Source data:
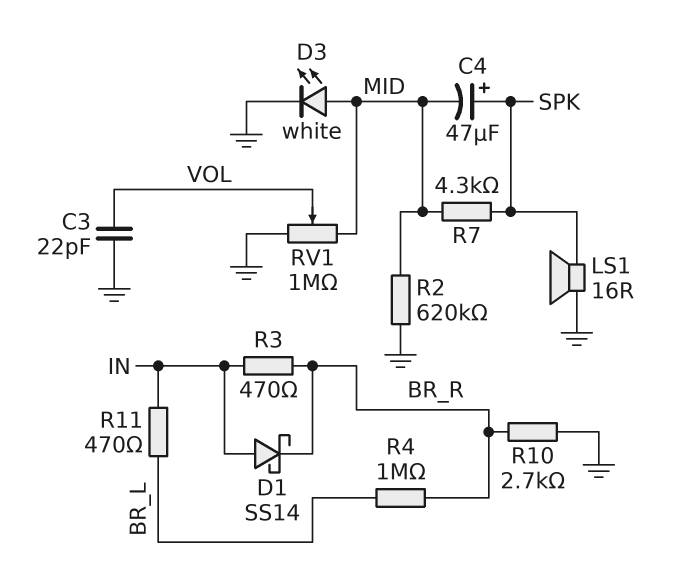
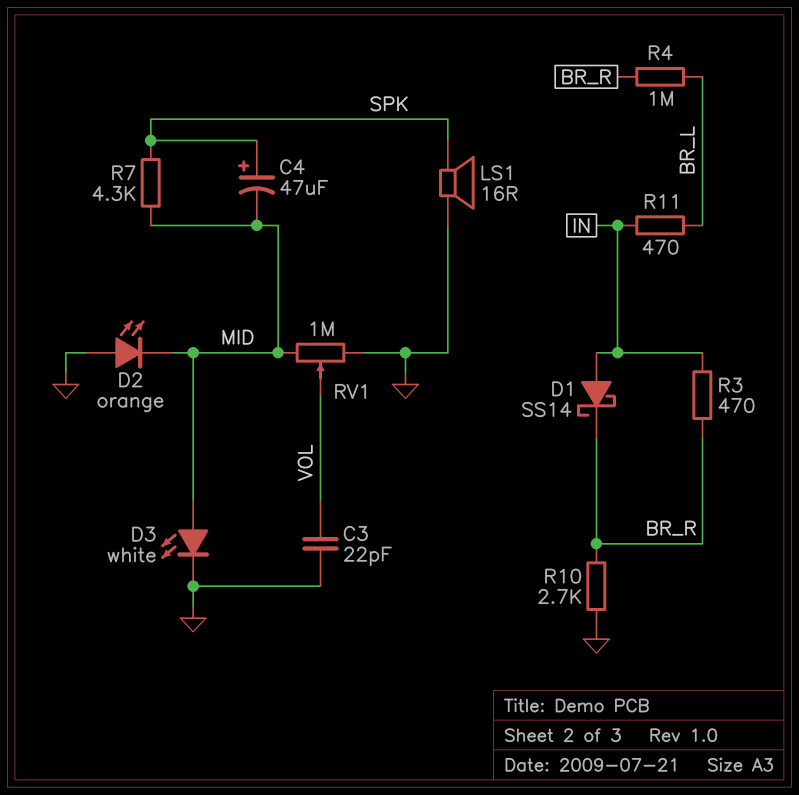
D2: none -> LED orange (A GND, K MID)
R2: 620k (GND, MID) -> none

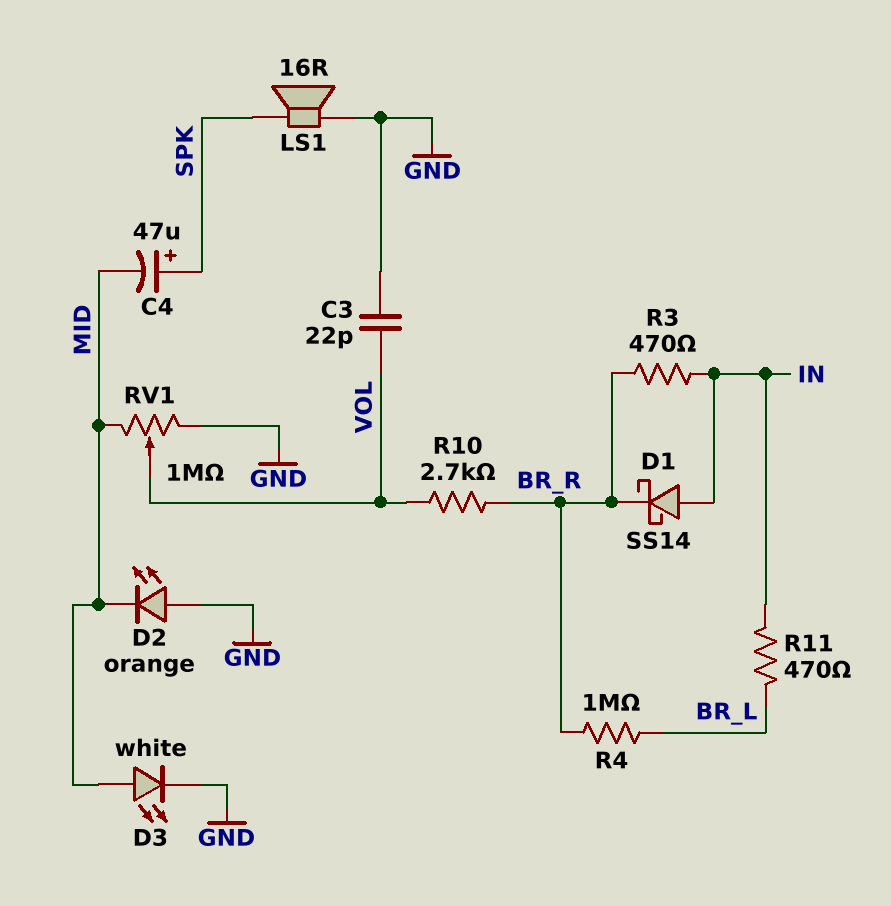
R7: 4.3k (MID, SPK) -> none
R10: 2.7k (BR_R, GND) -> 2.7k (BR_R, VOL)

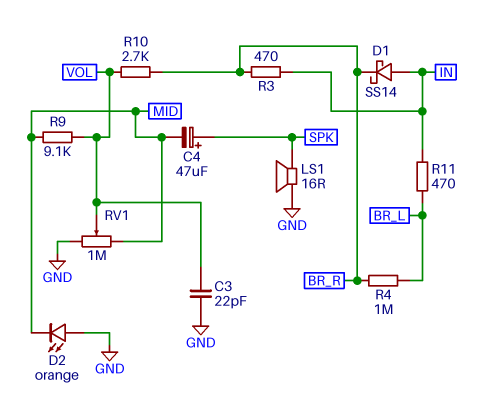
D3: LED white (A MID, K GND) -> none
R9: none -> 9.1k (MID, VOL)

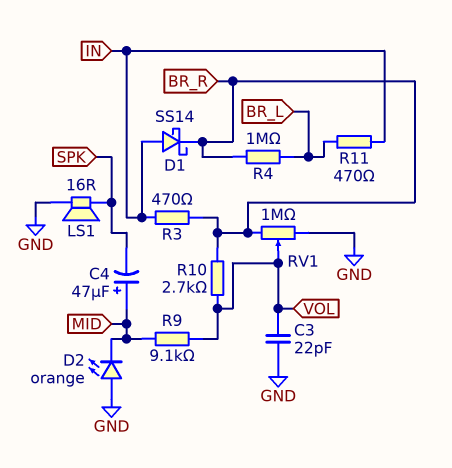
C4: 47uF (plus SPK, minus MID) -> 47uF (plus MID, minus SPK)
RV1: 1M (GND, MID, wiper VOL) -> 1M (BR_R, GND, wiper VOL)

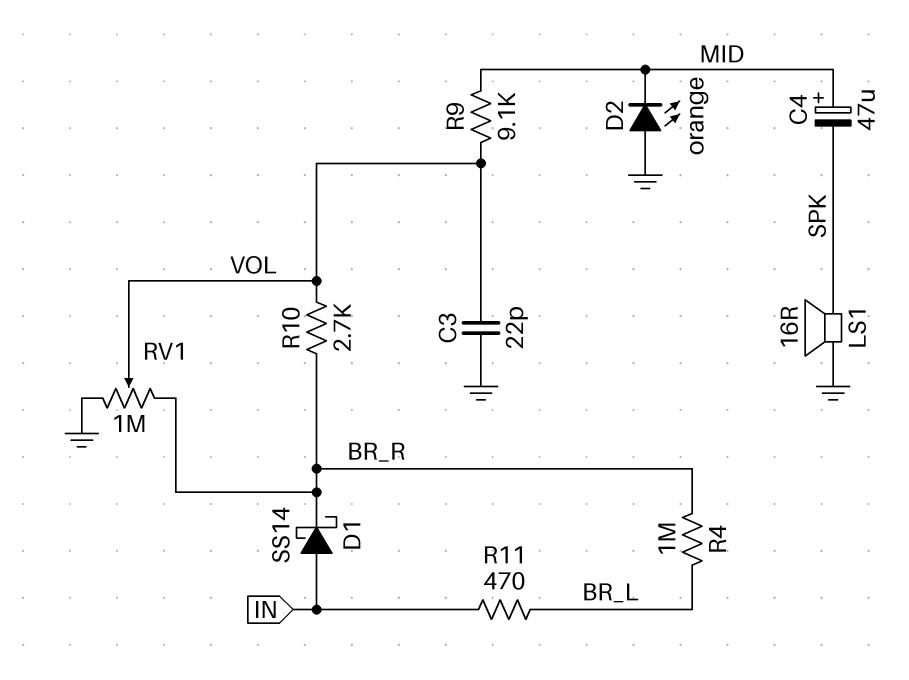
R3: 470 (BR_R, IN) -> none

### Task prompt
Where the string "none" occurs in the data, return the whole line.

### Response below
D2: none -> LED orange (A GND, K MID)
R2: 620k (GND, MID) -> none
R7: 4.3k (MID, SPK) -> none
D3: LED white (A MID, K GND) -> none
R9: none -> 9.1k (MID, VOL)
R3: 470 (BR_R, IN) -> none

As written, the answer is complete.